## How to complete this task
The expected result is the full listing, retyped exactly, without a single picture.

---------- Given records

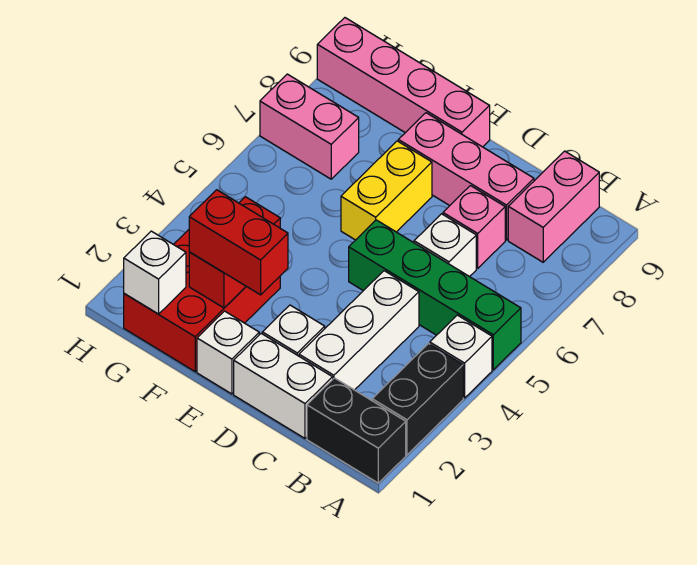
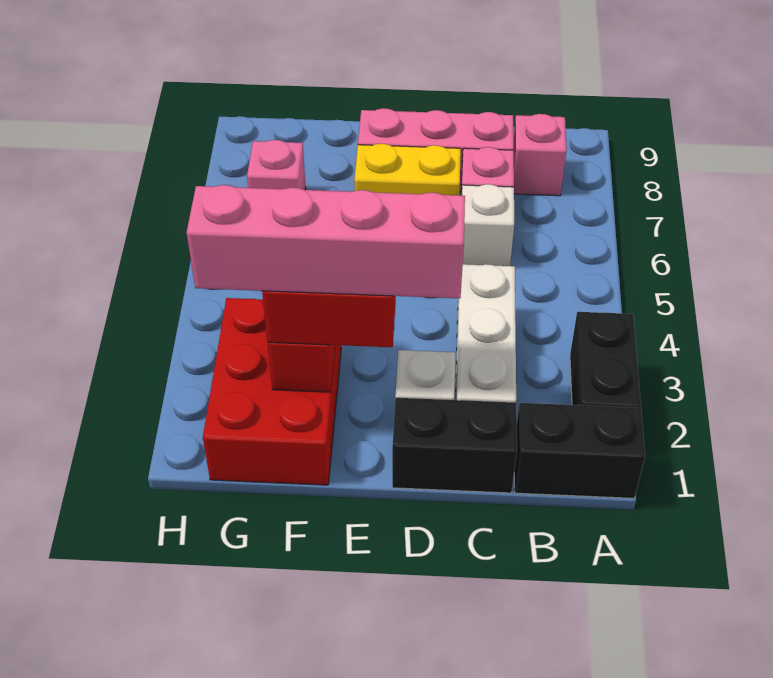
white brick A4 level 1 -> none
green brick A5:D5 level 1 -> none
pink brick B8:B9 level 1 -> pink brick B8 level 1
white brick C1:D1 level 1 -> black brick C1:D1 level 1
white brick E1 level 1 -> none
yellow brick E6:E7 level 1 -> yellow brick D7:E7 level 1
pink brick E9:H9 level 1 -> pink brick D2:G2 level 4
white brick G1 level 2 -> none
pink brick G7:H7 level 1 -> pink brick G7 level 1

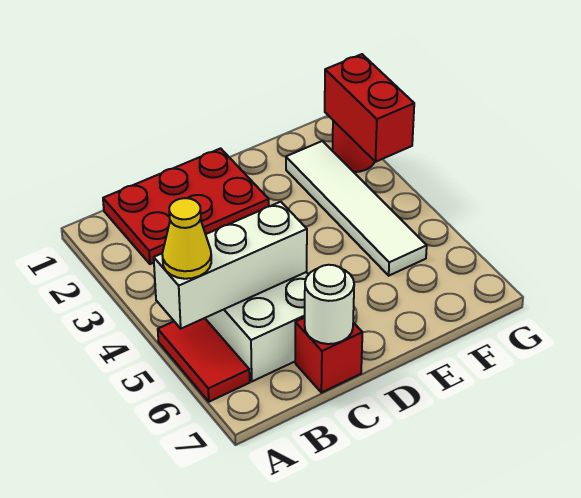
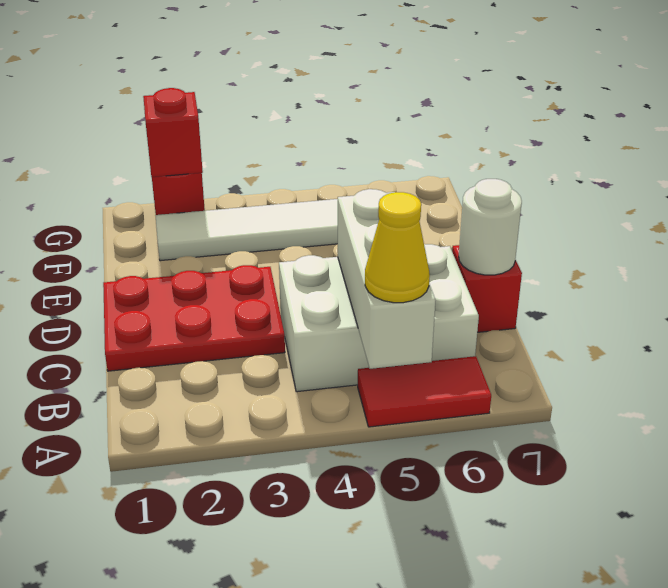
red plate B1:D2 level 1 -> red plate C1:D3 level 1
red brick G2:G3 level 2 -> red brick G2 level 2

--------------------

## The completed task
white brick A4 level 1 -> none
green brick A5:D5 level 1 -> none
pink brick B8:B9 level 1 -> pink brick B8 level 1
white brick C1:D1 level 1 -> black brick C1:D1 level 1
white brick E1 level 1 -> none
yellow brick E6:E7 level 1 -> yellow brick D7:E7 level 1
pink brick E9:H9 level 1 -> pink brick D2:G2 level 4
white brick G1 level 2 -> none
pink brick G7:H7 level 1 -> pink brick G7 level 1

red plate B1:D2 level 1 -> red plate C1:D3 level 1
red brick G2:G3 level 2 -> red brick G2 level 2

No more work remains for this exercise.